*** Listed records Section Begins ***

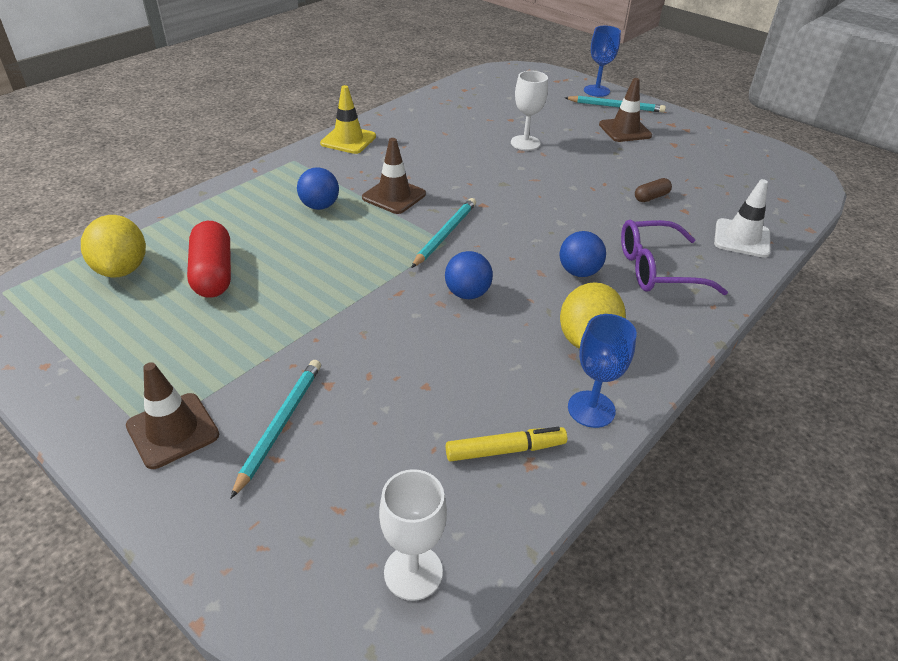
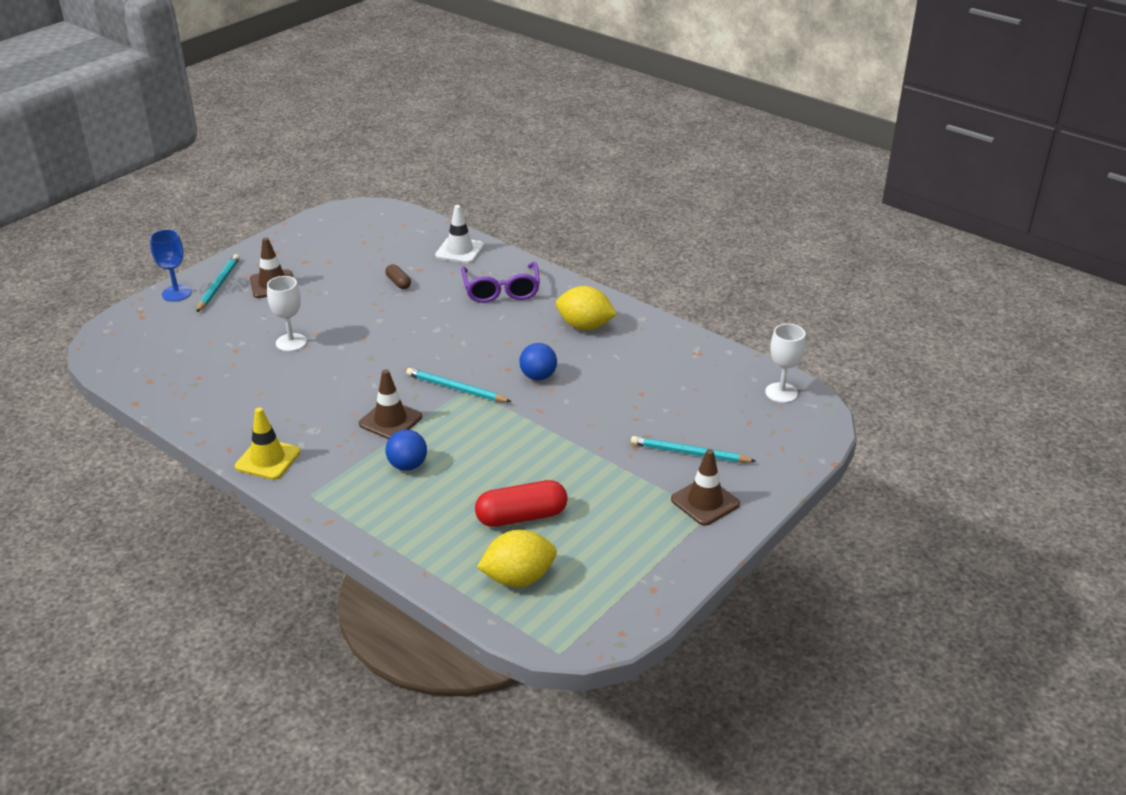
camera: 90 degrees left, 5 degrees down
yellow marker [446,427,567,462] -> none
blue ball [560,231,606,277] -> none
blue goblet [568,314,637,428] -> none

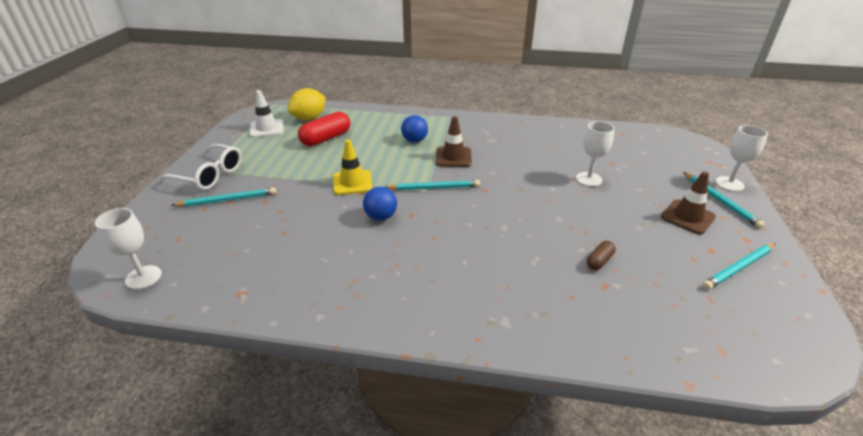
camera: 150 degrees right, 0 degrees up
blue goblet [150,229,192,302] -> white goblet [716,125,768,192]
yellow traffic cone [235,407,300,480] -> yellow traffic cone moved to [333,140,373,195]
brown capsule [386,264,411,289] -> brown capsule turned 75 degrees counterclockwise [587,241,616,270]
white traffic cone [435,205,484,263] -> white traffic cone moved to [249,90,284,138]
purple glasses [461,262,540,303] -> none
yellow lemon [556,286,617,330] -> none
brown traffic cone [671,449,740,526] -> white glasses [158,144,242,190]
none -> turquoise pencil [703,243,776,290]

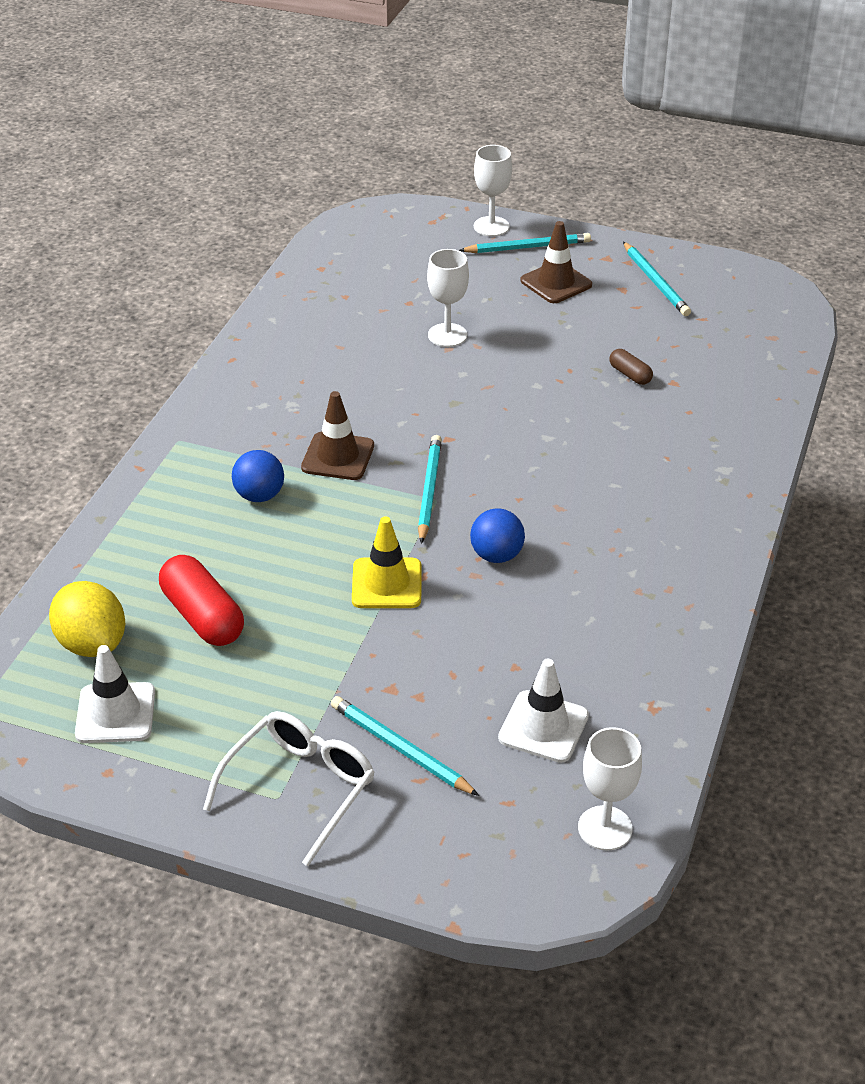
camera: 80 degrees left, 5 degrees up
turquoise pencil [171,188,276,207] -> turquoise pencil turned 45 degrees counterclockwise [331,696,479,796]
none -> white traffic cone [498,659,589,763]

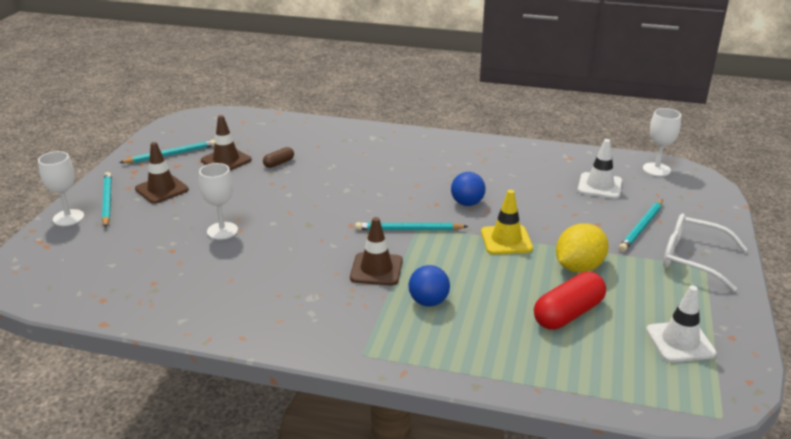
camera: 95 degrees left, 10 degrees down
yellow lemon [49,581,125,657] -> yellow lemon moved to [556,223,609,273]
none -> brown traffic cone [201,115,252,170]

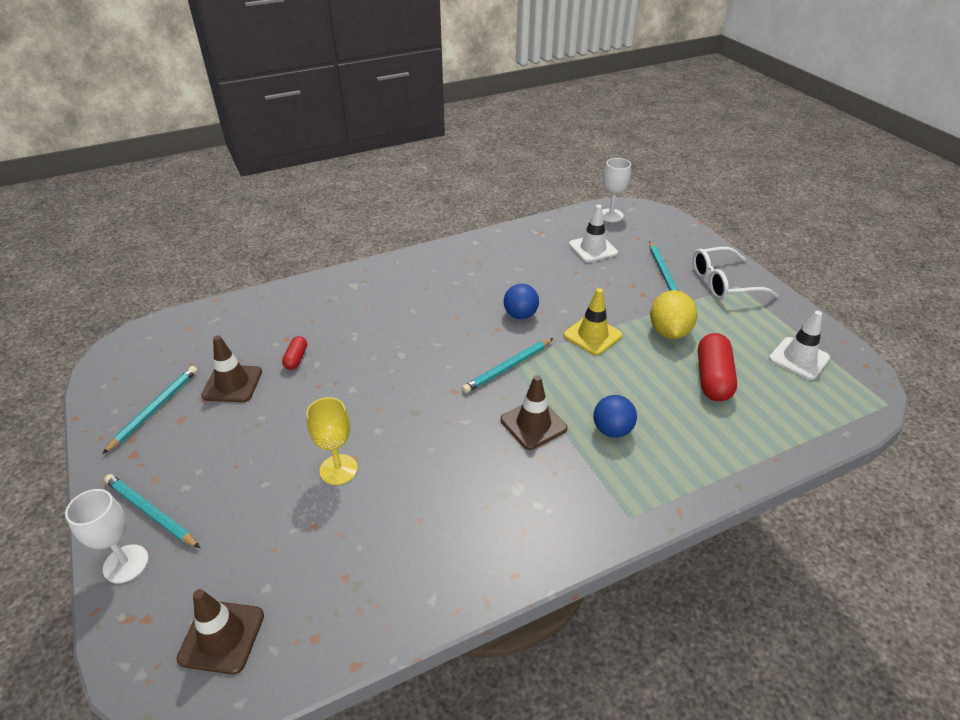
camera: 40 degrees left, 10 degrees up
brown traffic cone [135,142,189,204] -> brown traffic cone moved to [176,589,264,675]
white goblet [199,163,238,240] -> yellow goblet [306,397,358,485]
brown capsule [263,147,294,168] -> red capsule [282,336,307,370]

*** Listed records Section Ends ***
*** Listed records Section Begins ***

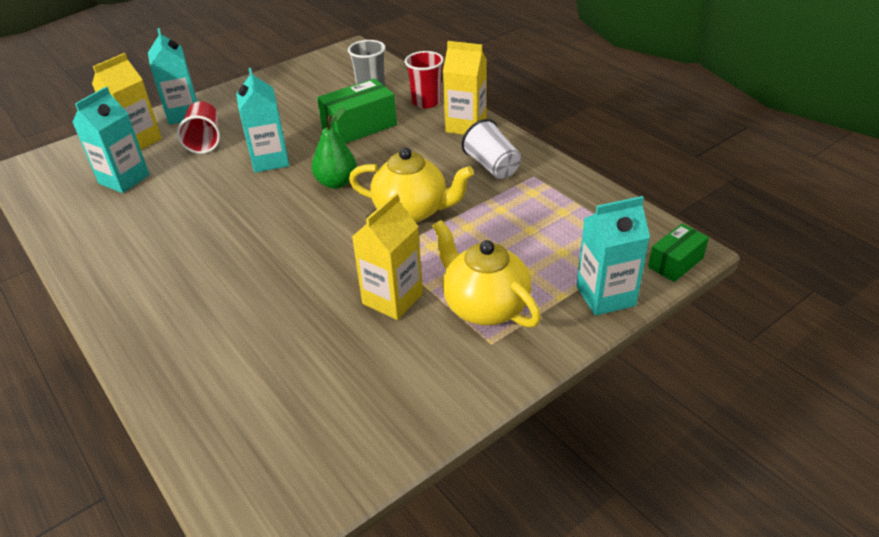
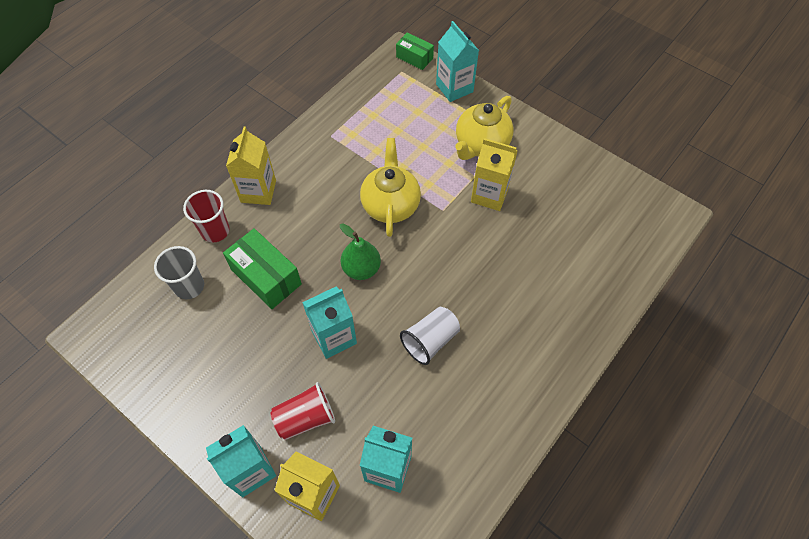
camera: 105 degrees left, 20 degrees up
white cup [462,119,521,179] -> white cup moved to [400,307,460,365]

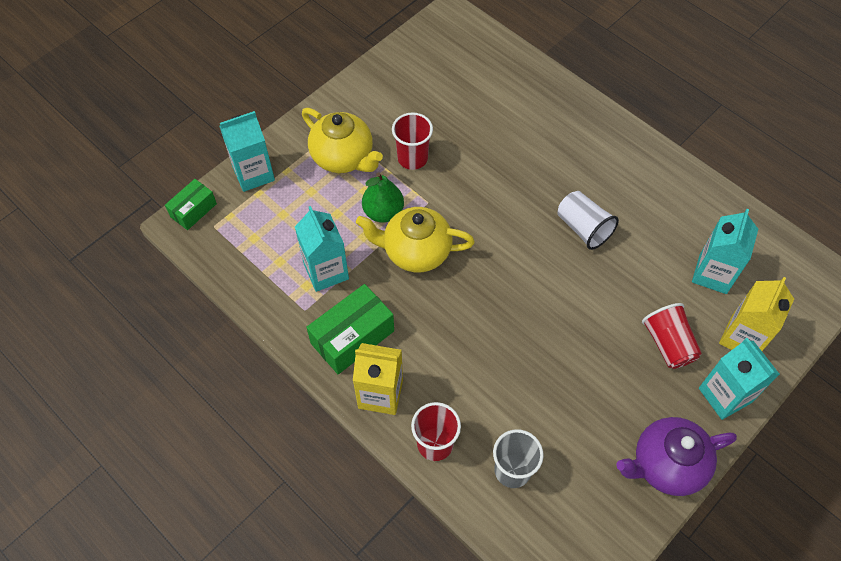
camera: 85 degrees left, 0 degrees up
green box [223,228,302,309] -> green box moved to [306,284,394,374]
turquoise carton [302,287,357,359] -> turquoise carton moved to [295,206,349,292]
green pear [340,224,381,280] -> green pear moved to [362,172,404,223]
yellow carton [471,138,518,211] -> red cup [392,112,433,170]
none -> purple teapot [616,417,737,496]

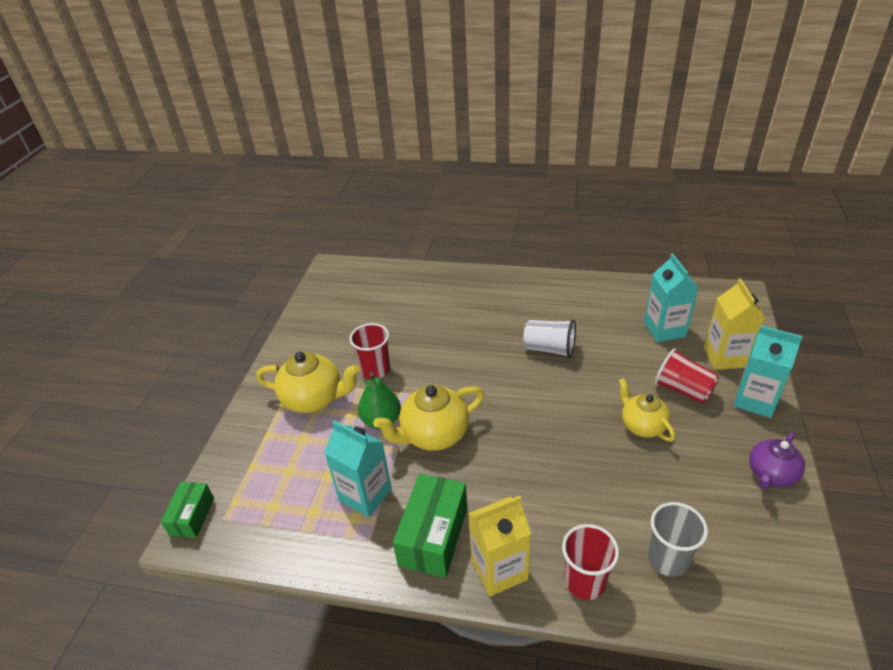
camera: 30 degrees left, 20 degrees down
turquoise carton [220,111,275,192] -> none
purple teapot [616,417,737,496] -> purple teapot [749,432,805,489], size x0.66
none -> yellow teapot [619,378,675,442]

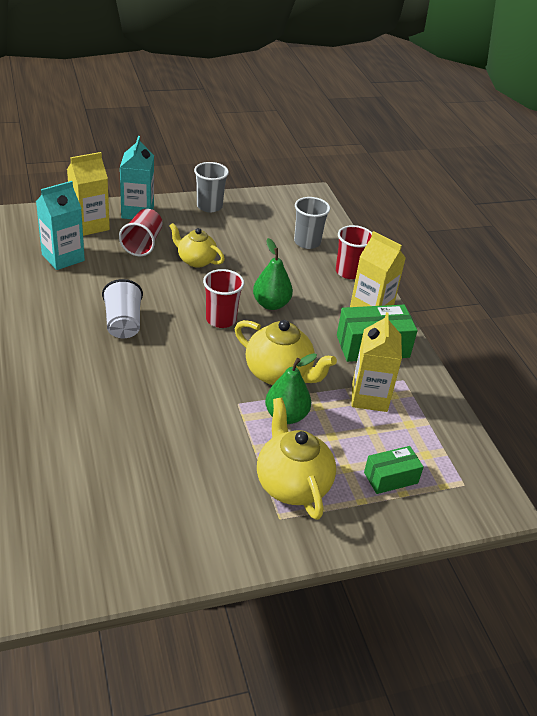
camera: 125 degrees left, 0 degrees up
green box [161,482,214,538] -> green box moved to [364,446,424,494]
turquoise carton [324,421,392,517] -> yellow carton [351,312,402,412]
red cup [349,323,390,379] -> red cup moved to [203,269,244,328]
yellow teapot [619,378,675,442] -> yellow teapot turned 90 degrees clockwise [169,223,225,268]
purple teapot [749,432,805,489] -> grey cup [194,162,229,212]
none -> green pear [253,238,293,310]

*** Listed records Section Ends ***
*** Listed records Section Begins ***

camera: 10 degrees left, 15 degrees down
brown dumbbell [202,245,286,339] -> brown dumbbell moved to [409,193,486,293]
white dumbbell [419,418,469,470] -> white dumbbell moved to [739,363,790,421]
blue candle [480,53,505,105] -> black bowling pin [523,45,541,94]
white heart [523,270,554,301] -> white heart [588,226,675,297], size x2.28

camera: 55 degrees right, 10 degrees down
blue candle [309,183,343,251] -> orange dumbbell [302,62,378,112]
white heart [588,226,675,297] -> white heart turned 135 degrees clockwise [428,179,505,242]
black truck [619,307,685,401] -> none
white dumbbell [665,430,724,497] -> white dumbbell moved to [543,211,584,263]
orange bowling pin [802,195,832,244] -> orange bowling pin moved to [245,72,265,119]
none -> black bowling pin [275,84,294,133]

*** Listed records Section Ends ***

Work to be completed: Among the lines above, count those containing the word "blue" and give nothing but the result.

Answer space: 5